» **Task statement**: Return verbatim all lines from the first one in the records to the line with "Given the image: H&E-stained", both ends kept.

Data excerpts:

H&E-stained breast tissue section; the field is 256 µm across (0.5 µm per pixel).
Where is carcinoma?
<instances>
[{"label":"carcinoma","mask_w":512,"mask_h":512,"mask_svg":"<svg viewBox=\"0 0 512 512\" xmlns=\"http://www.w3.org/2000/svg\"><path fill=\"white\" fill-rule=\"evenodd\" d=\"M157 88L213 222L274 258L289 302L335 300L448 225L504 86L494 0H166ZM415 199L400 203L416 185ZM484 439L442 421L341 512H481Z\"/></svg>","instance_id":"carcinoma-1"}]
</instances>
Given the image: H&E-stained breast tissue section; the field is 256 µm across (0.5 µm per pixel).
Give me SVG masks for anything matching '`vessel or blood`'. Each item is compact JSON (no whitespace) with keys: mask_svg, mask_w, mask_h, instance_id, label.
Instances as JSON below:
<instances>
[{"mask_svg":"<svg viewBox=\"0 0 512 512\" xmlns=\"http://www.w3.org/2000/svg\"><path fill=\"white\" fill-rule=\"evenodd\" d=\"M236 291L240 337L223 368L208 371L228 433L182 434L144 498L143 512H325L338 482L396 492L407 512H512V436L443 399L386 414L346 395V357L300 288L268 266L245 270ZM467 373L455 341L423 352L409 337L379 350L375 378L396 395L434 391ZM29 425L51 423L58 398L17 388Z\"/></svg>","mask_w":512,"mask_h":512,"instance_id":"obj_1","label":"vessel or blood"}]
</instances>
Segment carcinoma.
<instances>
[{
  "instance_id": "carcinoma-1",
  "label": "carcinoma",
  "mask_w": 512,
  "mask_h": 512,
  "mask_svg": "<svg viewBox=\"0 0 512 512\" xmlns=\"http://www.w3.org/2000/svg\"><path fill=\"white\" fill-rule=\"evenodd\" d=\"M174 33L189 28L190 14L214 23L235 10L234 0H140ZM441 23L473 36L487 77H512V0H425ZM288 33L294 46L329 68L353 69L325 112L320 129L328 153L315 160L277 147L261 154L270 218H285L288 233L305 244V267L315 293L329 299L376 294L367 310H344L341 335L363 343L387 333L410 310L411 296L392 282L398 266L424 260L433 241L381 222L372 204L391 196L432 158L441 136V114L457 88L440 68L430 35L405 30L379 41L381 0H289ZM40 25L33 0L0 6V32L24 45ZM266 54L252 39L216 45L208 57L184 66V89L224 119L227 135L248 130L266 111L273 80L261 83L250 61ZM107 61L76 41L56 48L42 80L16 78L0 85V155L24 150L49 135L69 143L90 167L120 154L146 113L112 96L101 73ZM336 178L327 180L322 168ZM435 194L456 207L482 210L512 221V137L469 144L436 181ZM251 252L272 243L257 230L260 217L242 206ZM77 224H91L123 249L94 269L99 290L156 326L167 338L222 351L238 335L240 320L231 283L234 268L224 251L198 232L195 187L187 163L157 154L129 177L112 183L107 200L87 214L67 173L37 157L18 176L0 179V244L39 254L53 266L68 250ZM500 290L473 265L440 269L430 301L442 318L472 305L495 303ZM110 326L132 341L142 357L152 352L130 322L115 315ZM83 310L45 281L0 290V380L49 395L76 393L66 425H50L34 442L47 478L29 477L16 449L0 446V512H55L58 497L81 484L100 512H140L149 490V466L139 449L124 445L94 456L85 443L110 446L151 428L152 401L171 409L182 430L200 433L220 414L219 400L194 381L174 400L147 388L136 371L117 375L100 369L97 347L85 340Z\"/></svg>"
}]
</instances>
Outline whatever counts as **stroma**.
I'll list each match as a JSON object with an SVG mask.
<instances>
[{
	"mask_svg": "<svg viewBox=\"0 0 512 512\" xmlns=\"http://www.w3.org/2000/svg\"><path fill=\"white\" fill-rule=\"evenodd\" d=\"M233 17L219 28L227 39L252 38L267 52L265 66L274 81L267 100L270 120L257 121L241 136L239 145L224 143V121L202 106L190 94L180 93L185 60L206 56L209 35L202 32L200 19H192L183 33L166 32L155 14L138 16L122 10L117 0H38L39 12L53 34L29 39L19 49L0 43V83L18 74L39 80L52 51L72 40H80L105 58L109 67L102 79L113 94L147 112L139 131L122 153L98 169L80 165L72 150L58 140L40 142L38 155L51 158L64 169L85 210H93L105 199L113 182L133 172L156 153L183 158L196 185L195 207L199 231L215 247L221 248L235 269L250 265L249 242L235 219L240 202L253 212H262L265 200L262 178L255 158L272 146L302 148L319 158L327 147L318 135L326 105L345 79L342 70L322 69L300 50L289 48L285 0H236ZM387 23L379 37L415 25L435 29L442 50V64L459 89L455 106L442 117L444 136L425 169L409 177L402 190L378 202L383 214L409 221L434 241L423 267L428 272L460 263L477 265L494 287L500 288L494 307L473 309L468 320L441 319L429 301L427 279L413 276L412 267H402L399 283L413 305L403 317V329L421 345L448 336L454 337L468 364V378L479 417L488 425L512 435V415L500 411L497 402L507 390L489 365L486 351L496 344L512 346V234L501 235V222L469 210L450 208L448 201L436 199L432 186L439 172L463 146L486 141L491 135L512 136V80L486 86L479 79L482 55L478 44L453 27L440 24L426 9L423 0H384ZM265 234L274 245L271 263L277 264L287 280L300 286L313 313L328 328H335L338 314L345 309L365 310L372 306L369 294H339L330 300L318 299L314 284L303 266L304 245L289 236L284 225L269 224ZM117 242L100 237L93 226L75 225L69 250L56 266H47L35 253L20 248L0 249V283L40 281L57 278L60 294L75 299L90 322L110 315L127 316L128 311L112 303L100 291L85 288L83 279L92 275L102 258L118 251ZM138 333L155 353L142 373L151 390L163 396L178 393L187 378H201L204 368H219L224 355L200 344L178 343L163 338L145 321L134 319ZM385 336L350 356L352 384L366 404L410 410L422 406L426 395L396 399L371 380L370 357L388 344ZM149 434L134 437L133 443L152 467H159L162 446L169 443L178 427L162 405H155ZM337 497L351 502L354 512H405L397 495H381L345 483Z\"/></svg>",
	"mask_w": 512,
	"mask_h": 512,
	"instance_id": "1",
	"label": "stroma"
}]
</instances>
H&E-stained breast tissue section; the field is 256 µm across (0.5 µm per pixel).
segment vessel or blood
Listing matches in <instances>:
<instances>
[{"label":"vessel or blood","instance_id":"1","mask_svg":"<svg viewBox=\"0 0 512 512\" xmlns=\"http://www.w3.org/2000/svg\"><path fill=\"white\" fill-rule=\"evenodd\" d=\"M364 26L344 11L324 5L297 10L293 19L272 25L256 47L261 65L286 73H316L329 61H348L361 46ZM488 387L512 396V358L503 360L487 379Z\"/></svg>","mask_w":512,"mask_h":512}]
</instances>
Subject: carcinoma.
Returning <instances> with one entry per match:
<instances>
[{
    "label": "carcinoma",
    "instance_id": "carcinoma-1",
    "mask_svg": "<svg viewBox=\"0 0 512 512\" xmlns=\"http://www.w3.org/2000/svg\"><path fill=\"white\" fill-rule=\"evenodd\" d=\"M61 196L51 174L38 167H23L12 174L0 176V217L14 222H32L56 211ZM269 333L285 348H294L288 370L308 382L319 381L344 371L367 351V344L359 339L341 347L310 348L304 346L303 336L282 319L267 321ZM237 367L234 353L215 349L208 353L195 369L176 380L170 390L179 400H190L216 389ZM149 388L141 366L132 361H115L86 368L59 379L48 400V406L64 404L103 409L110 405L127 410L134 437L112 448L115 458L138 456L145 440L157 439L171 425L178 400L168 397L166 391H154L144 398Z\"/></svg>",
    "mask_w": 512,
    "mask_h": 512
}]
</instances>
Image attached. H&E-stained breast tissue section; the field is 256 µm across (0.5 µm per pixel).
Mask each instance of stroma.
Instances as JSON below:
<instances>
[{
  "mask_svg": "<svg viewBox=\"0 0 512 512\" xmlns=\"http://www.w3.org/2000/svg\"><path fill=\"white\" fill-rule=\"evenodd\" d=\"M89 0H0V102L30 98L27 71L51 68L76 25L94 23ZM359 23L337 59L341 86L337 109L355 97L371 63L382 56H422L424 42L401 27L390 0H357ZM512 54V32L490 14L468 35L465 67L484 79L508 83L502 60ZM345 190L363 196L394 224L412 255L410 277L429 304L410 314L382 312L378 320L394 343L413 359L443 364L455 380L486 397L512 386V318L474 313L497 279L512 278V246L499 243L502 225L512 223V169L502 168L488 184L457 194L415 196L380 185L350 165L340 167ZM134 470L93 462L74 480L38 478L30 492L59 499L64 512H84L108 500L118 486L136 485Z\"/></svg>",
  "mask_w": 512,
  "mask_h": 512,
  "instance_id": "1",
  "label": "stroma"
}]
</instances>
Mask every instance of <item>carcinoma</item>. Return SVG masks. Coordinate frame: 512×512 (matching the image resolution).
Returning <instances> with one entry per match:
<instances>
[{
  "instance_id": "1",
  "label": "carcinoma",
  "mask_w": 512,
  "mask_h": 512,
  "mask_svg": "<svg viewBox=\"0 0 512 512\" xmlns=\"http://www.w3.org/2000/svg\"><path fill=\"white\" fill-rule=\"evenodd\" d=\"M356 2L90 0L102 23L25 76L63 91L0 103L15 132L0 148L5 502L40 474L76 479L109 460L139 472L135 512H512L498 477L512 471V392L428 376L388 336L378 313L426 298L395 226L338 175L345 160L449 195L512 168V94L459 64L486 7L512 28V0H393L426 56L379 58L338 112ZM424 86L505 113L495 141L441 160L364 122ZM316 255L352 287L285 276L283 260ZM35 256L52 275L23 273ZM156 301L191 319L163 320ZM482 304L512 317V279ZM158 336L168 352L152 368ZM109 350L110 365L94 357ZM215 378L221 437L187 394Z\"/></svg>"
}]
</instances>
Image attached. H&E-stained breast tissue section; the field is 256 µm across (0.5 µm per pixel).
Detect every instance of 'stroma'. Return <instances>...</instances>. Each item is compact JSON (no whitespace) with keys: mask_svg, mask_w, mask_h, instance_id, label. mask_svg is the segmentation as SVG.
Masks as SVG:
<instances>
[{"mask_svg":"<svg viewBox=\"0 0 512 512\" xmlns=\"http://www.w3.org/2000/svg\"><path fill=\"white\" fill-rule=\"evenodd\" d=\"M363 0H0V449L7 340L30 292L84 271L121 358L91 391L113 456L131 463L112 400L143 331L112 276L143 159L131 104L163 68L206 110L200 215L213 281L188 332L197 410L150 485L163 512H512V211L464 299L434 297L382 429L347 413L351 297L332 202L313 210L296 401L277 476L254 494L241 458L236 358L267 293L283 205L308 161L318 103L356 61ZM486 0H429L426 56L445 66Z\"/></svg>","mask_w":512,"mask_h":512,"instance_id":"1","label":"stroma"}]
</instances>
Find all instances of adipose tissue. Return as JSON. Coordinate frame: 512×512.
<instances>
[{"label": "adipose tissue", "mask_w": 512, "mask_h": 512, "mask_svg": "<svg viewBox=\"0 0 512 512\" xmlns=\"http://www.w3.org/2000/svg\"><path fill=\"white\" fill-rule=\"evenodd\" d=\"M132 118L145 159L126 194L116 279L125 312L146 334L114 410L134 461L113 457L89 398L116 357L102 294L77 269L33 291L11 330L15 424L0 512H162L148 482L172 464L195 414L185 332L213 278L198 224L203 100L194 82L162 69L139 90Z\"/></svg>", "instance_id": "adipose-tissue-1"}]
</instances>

» **Written response**:
H&E-stained breast tissue section; the field is 256 µm across (0.5 µm per pixel).
Where is carcinoma?
<instances>
[{"label":"carcinoma","mask_w":512,"mask_h":512,"mask_svg":"<svg viewBox=\"0 0 512 512\" xmlns=\"http://www.w3.org/2000/svg\"><path fill=\"white\" fill-rule=\"evenodd\" d=\"M157 88L213 222L274 258L289 302L335 300L448 225L504 86L494 0H166ZM415 199L400 203L416 185ZM484 439L442 421L341 512H481Z\"/></svg>","instance_id":"carcinoma-1"}]
</instances>
Given the image: H&E-stained breast tissue section; the field is 256 µm across (0.5 µm per pixel).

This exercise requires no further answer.